START

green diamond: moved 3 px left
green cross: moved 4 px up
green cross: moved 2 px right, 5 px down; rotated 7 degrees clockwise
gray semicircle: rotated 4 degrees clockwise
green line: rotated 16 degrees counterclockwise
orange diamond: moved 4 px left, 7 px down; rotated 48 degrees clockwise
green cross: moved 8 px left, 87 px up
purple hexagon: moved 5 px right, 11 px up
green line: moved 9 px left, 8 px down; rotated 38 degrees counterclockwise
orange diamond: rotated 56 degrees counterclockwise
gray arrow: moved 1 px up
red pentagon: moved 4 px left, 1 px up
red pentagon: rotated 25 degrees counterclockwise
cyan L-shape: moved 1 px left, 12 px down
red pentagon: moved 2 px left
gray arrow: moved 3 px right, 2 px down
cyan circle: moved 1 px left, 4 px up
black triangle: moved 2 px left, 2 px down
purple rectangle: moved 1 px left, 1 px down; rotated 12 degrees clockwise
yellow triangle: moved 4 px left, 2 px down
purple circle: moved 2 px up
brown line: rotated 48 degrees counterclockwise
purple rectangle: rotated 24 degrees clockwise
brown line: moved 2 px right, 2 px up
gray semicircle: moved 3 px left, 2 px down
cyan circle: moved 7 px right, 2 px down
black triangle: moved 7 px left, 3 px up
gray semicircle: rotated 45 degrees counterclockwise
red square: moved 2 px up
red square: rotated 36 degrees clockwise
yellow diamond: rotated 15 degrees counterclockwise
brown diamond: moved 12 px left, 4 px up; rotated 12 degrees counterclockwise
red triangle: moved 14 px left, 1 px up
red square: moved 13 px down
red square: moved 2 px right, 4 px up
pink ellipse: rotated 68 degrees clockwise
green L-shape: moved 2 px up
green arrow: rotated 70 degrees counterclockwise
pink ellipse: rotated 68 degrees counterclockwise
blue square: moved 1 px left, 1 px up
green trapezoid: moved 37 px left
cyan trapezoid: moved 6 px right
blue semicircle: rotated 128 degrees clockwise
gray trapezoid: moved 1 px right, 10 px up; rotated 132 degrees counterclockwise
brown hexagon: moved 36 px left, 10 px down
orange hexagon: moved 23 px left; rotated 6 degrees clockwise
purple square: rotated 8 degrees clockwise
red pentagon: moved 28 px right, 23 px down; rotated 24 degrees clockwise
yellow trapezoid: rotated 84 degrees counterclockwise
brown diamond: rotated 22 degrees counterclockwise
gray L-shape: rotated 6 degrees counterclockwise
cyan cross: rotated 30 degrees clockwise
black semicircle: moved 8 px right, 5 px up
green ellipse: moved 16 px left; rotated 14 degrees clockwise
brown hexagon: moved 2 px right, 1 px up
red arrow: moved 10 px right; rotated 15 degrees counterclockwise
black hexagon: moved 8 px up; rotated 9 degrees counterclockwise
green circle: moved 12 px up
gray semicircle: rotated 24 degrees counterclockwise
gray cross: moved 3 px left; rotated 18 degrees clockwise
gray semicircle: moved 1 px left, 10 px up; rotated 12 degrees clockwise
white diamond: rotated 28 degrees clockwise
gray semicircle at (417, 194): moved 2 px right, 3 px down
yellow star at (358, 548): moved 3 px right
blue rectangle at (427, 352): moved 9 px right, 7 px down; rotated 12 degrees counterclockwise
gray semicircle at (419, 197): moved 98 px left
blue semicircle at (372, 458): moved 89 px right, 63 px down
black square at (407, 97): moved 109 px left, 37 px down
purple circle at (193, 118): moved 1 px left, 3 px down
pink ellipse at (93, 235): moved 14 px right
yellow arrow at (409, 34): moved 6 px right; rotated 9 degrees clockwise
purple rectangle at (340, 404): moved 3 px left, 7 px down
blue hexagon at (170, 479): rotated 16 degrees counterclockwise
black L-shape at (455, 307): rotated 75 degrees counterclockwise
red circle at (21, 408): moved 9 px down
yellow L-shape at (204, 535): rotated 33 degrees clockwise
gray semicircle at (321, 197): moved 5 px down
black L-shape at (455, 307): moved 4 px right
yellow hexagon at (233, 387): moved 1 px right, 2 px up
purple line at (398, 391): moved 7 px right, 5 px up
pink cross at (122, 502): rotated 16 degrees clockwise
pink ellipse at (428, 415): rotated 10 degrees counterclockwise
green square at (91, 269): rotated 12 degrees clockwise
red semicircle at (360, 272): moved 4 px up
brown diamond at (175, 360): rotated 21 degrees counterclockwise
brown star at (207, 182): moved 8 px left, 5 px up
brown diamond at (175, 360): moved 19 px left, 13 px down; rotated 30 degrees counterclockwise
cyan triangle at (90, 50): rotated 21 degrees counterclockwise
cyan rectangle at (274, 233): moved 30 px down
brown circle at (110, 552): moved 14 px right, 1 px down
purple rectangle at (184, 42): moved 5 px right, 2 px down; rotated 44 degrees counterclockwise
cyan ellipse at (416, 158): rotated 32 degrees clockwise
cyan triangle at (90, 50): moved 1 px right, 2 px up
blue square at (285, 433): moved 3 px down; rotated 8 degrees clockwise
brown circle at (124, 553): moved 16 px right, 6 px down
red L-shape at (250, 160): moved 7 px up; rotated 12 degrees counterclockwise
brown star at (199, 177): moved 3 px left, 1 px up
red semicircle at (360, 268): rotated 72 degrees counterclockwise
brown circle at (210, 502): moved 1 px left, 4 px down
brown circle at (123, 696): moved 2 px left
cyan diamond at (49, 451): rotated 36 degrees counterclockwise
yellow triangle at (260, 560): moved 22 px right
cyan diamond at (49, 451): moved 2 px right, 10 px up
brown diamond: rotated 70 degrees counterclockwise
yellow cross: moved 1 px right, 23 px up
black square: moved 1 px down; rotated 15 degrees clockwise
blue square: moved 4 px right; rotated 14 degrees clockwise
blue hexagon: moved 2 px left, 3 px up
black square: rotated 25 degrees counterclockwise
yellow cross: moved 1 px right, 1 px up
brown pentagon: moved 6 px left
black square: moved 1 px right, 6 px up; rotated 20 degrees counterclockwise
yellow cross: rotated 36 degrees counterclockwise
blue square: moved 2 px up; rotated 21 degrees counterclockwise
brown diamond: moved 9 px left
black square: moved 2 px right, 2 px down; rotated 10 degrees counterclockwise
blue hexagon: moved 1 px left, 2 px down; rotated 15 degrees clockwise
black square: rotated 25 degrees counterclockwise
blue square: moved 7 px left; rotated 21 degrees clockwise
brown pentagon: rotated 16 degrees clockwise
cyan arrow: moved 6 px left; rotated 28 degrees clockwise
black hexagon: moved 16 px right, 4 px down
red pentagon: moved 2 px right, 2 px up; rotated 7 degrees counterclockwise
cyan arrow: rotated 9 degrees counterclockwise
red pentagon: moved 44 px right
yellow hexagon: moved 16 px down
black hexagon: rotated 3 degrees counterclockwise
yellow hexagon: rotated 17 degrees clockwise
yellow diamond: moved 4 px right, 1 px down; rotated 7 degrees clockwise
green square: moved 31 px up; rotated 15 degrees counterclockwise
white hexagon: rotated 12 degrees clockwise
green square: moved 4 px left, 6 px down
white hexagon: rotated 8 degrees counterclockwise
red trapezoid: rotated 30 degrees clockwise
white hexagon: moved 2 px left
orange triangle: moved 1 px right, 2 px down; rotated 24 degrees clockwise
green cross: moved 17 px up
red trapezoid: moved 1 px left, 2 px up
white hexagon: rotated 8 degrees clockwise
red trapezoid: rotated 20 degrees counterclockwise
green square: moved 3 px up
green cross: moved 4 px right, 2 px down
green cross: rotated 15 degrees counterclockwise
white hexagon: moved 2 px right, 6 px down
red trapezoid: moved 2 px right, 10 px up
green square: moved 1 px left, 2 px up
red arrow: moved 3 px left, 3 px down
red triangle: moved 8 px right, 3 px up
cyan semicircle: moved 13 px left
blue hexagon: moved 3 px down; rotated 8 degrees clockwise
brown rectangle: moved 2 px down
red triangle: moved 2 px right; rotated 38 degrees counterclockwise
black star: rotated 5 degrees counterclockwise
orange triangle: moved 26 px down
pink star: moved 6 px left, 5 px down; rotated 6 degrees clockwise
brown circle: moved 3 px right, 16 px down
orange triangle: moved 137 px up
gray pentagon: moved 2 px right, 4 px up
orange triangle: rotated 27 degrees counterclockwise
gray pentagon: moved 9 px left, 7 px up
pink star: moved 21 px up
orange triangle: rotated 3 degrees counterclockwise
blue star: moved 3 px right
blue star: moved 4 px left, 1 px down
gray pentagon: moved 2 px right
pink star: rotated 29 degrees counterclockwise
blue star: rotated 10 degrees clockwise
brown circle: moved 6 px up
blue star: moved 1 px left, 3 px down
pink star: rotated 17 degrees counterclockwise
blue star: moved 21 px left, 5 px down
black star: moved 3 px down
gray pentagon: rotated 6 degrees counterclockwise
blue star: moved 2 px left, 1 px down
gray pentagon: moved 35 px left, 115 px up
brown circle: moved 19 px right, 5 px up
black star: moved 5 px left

END

■ Aim: Rewrite the listing above, beginning at its first line and stopping after the line that contains "purple circle: moved 2 px up". Replace "red pentagon" with "orange pentagon" throughout and leave everything else unchanged.

■ Solution to this task:
green diamond: moved 3 px left
green cross: moved 4 px up
green cross: moved 2 px right, 5 px down; rotated 7 degrees clockwise
gray semicircle: rotated 4 degrees clockwise
green line: rotated 16 degrees counterclockwise
orange diamond: moved 4 px left, 7 px down; rotated 48 degrees clockwise
green cross: moved 8 px left, 87 px up
purple hexagon: moved 5 px right, 11 px up
green line: moved 9 px left, 8 px down; rotated 38 degrees counterclockwise
orange diamond: rotated 56 degrees counterclockwise
gray arrow: moved 1 px up
orange pentagon: moved 4 px left, 1 px up
orange pentagon: rotated 25 degrees counterclockwise
cyan L-shape: moved 1 px left, 12 px down
orange pentagon: moved 2 px left
gray arrow: moved 3 px right, 2 px down
cyan circle: moved 1 px left, 4 px up
black triangle: moved 2 px left, 2 px down
purple rectangle: moved 1 px left, 1 px down; rotated 12 degrees clockwise
yellow triangle: moved 4 px left, 2 px down
purple circle: moved 2 px up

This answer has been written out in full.